<<<<

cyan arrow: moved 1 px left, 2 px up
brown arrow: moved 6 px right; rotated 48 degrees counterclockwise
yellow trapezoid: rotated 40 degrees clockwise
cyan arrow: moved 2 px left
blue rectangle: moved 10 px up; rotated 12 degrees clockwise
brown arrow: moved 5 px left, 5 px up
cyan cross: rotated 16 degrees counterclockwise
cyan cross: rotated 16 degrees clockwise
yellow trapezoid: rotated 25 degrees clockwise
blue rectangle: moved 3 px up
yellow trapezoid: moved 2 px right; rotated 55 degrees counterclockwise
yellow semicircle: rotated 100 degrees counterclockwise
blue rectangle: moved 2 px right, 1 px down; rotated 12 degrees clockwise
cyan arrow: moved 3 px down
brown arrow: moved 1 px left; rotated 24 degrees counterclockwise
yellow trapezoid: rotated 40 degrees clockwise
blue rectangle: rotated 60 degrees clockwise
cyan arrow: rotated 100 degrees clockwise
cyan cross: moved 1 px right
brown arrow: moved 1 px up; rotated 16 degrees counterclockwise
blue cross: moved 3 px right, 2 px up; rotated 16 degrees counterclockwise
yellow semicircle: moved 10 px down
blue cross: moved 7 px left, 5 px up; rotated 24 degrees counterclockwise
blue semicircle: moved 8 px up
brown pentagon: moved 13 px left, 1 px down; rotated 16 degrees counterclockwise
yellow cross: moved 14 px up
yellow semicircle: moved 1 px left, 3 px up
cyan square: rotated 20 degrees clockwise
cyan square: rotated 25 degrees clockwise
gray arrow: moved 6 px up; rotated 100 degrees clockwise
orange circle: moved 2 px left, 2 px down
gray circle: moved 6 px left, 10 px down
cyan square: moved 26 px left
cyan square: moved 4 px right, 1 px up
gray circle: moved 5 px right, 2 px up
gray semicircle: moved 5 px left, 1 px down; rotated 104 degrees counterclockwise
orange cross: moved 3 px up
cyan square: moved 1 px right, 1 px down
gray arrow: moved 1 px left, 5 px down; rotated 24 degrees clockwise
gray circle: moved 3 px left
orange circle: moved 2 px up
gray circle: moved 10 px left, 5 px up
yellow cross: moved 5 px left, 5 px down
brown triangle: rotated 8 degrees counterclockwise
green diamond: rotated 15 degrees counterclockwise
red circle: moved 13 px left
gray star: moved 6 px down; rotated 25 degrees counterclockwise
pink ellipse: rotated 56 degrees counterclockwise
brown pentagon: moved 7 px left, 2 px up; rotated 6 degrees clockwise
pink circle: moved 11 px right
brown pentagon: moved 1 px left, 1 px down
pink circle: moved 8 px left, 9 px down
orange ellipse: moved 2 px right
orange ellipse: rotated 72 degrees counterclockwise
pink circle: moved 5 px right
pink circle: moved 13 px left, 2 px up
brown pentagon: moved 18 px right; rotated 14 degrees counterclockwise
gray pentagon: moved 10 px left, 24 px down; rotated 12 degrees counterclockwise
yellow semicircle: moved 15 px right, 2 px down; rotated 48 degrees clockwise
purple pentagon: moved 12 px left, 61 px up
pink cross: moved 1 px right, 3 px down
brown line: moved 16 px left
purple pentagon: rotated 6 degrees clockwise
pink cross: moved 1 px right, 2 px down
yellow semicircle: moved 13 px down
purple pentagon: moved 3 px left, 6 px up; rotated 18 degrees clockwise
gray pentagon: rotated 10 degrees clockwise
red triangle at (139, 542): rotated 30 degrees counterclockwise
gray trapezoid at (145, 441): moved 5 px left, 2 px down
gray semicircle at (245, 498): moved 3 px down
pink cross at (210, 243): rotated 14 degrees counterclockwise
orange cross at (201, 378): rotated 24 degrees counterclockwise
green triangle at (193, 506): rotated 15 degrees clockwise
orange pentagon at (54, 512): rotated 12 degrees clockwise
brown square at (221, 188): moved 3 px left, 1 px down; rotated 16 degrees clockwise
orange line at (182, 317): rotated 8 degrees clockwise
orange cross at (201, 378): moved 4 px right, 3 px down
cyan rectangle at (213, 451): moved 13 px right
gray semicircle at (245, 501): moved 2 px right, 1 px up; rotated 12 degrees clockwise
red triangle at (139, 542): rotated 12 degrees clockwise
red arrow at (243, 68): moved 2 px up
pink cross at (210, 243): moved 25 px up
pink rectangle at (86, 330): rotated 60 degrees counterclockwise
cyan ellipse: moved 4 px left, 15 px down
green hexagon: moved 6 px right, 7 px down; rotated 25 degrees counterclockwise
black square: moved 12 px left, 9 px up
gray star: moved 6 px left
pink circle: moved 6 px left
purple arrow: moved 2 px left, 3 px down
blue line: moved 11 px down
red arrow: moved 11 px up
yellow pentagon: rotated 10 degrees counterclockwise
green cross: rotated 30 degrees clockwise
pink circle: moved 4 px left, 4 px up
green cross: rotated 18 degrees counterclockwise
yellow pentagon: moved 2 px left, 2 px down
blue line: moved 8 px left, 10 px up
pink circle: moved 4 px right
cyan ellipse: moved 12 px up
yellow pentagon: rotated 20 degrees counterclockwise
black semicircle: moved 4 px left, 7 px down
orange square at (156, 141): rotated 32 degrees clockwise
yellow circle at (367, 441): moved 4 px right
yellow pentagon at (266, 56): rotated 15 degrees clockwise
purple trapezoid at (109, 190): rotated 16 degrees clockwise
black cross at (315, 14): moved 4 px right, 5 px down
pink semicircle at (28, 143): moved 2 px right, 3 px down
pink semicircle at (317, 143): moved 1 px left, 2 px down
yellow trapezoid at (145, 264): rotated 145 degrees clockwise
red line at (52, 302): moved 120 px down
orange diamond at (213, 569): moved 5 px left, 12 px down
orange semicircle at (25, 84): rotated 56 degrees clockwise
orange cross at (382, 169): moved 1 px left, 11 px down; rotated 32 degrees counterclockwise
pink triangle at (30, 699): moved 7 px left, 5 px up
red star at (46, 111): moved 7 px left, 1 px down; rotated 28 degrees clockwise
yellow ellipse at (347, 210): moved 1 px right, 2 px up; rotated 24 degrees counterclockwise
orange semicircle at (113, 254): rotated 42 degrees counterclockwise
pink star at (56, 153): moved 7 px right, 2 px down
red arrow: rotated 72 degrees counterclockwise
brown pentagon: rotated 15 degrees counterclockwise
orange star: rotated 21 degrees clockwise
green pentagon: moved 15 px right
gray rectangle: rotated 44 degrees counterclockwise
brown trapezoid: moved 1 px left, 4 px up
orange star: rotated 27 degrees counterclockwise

>>>>

Copy every row above word for word, in the same order.

cyan arrow: moved 1 px left, 2 px up
brown arrow: moved 6 px right; rotated 48 degrees counterclockwise
yellow trapezoid: rotated 40 degrees clockwise
cyan arrow: moved 2 px left
blue rectangle: moved 10 px up; rotated 12 degrees clockwise
brown arrow: moved 5 px left, 5 px up
cyan cross: rotated 16 degrees counterclockwise
cyan cross: rotated 16 degrees clockwise
yellow trapezoid: rotated 25 degrees clockwise
blue rectangle: moved 3 px up
yellow trapezoid: moved 2 px right; rotated 55 degrees counterclockwise
yellow semicircle: rotated 100 degrees counterclockwise
blue rectangle: moved 2 px right, 1 px down; rotated 12 degrees clockwise
cyan arrow: moved 3 px down
brown arrow: moved 1 px left; rotated 24 degrees counterclockwise
yellow trapezoid: rotated 40 degrees clockwise
blue rectangle: rotated 60 degrees clockwise
cyan arrow: rotated 100 degrees clockwise
cyan cross: moved 1 px right
brown arrow: moved 1 px up; rotated 16 degrees counterclockwise
blue cross: moved 3 px right, 2 px up; rotated 16 degrees counterclockwise
yellow semicircle: moved 10 px down
blue cross: moved 7 px left, 5 px up; rotated 24 degrees counterclockwise
blue semicircle: moved 8 px up
brown pentagon: moved 13 px left, 1 px down; rotated 16 degrees counterclockwise
yellow cross: moved 14 px up
yellow semicircle: moved 1 px left, 3 px up
cyan square: rotated 20 degrees clockwise
cyan square: rotated 25 degrees clockwise
gray arrow: moved 6 px up; rotated 100 degrees clockwise
orange circle: moved 2 px left, 2 px down
gray circle: moved 6 px left, 10 px down
cyan square: moved 26 px left
cyan square: moved 4 px right, 1 px up
gray circle: moved 5 px right, 2 px up
gray semicircle: moved 5 px left, 1 px down; rotated 104 degrees counterclockwise
orange cross: moved 3 px up
cyan square: moved 1 px right, 1 px down
gray arrow: moved 1 px left, 5 px down; rotated 24 degrees clockwise
gray circle: moved 3 px left
orange circle: moved 2 px up
gray circle: moved 10 px left, 5 px up
yellow cross: moved 5 px left, 5 px down
brown triangle: rotated 8 degrees counterclockwise
green diamond: rotated 15 degrees counterclockwise
red circle: moved 13 px left
gray star: moved 6 px down; rotated 25 degrees counterclockwise
pink ellipse: rotated 56 degrees counterclockwise
brown pentagon: moved 7 px left, 2 px up; rotated 6 degrees clockwise
pink circle: moved 11 px right
brown pentagon: moved 1 px left, 1 px down
pink circle: moved 8 px left, 9 px down
orange ellipse: moved 2 px right
orange ellipse: rotated 72 degrees counterclockwise
pink circle: moved 5 px right
pink circle: moved 13 px left, 2 px up
brown pentagon: moved 18 px right; rotated 14 degrees counterclockwise
gray pentagon: moved 10 px left, 24 px down; rotated 12 degrees counterclockwise
yellow semicircle: moved 15 px right, 2 px down; rotated 48 degrees clockwise
purple pentagon: moved 12 px left, 61 px up
pink cross: moved 1 px right, 3 px down
brown line: moved 16 px left
purple pentagon: rotated 6 degrees clockwise
pink cross: moved 1 px right, 2 px down
yellow semicircle: moved 13 px down
purple pentagon: moved 3 px left, 6 px up; rotated 18 degrees clockwise
gray pentagon: rotated 10 degrees clockwise
red triangle at (139, 542): rotated 30 degrees counterclockwise
gray trapezoid at (145, 441): moved 5 px left, 2 px down
gray semicircle at (245, 498): moved 3 px down
pink cross at (210, 243): rotated 14 degrees counterclockwise
orange cross at (201, 378): rotated 24 degrees counterclockwise
green triangle at (193, 506): rotated 15 degrees clockwise
orange pentagon at (54, 512): rotated 12 degrees clockwise
brown square at (221, 188): moved 3 px left, 1 px down; rotated 16 degrees clockwise
orange line at (182, 317): rotated 8 degrees clockwise
orange cross at (201, 378): moved 4 px right, 3 px down
cyan rectangle at (213, 451): moved 13 px right
gray semicircle at (245, 501): moved 2 px right, 1 px up; rotated 12 degrees clockwise
red triangle at (139, 542): rotated 12 degrees clockwise
red arrow at (243, 68): moved 2 px up
pink cross at (210, 243): moved 25 px up
pink rectangle at (86, 330): rotated 60 degrees counterclockwise
cyan ellipse: moved 4 px left, 15 px down
green hexagon: moved 6 px right, 7 px down; rotated 25 degrees counterclockwise
black square: moved 12 px left, 9 px up
gray star: moved 6 px left
pink circle: moved 6 px left
purple arrow: moved 2 px left, 3 px down
blue line: moved 11 px down
red arrow: moved 11 px up
yellow pentagon: rotated 10 degrees counterclockwise
green cross: rotated 30 degrees clockwise
pink circle: moved 4 px left, 4 px up
green cross: rotated 18 degrees counterclockwise
yellow pentagon: moved 2 px left, 2 px down
blue line: moved 8 px left, 10 px up
pink circle: moved 4 px right
cyan ellipse: moved 12 px up
yellow pentagon: rotated 20 degrees counterclockwise
black semicircle: moved 4 px left, 7 px down
orange square at (156, 141): rotated 32 degrees clockwise
yellow circle at (367, 441): moved 4 px right
yellow pentagon at (266, 56): rotated 15 degrees clockwise
purple trapezoid at (109, 190): rotated 16 degrees clockwise
black cross at (315, 14): moved 4 px right, 5 px down
pink semicircle at (28, 143): moved 2 px right, 3 px down
pink semicircle at (317, 143): moved 1 px left, 2 px down
yellow trapezoid at (145, 264): rotated 145 degrees clockwise
red line at (52, 302): moved 120 px down
orange diamond at (213, 569): moved 5 px left, 12 px down
orange semicircle at (25, 84): rotated 56 degrees clockwise
orange cross at (382, 169): moved 1 px left, 11 px down; rotated 32 degrees counterclockwise
pink triangle at (30, 699): moved 7 px left, 5 px up
red star at (46, 111): moved 7 px left, 1 px down; rotated 28 degrees clockwise
yellow ellipse at (347, 210): moved 1 px right, 2 px up; rotated 24 degrees counterclockwise
orange semicircle at (113, 254): rotated 42 degrees counterclockwise
pink star at (56, 153): moved 7 px right, 2 px down
red arrow: rotated 72 degrees counterclockwise
brown pentagon: rotated 15 degrees counterclockwise
orange star: rotated 21 degrees clockwise
green pentagon: moved 15 px right
gray rectangle: rotated 44 degrees counterclockwise
brown trapezoid: moved 1 px left, 4 px up
orange star: rotated 27 degrees counterclockwise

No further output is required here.